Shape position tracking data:
== Segment start ==
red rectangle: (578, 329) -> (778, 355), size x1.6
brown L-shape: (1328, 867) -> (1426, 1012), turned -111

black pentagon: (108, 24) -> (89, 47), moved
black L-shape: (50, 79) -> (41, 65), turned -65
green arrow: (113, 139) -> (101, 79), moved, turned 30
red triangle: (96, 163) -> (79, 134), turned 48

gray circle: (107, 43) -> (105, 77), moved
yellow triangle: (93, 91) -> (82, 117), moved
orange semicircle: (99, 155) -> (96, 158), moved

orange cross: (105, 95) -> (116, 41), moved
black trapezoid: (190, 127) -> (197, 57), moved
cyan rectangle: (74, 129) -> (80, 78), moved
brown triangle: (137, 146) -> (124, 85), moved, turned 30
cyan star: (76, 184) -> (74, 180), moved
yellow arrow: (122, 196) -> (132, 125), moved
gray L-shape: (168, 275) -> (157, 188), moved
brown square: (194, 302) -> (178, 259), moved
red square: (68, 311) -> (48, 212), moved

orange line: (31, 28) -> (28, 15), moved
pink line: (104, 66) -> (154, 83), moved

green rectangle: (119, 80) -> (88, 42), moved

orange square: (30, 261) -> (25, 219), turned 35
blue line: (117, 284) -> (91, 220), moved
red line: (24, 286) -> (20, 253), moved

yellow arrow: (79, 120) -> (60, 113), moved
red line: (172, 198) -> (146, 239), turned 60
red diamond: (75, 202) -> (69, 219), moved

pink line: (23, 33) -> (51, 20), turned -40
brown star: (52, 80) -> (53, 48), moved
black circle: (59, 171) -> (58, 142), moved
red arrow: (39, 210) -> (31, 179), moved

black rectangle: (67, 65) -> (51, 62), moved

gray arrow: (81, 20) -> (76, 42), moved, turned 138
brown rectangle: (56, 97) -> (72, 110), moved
== Segment end ==
• [PROBLEM TO WORK ON]
With the line containing "pink line: (23, 33) -> (51, 20), turned -40" as the first and the last line of the records as the final one, print exactly the lines in that span.

• [OUTPUT BELOW]
pink line: (23, 33) -> (51, 20), turned -40
brown star: (52, 80) -> (53, 48), moved
black circle: (59, 171) -> (58, 142), moved
red arrow: (39, 210) -> (31, 179), moved

black rectangle: (67, 65) -> (51, 62), moved

gray arrow: (81, 20) -> (76, 42), moved, turned 138
brown rectangle: (56, 97) -> (72, 110), moved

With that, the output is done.